— START —
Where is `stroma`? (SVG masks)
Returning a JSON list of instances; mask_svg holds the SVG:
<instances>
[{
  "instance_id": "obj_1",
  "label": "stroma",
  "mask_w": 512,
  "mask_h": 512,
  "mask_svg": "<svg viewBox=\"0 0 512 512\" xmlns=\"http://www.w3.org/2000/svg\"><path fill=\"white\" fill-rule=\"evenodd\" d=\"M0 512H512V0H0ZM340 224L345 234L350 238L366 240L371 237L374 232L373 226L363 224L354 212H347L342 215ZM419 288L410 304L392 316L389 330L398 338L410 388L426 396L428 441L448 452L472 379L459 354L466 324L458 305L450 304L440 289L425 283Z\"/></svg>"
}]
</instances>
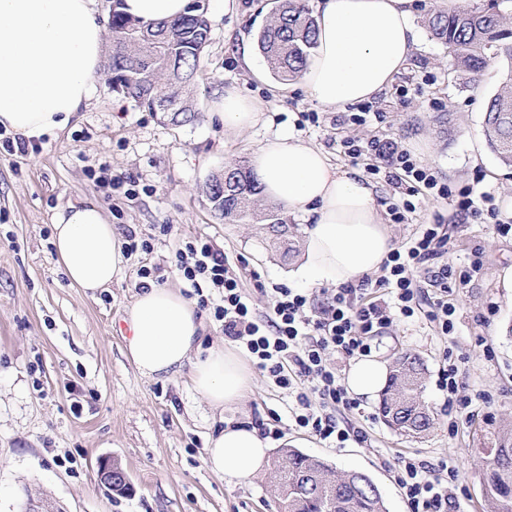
— END —
Exercise brief: Read through the lines above and collect those that contain the string "stroma".

Written answer:
Where is `stroma`? (SVG masks)
  "label": "stroma",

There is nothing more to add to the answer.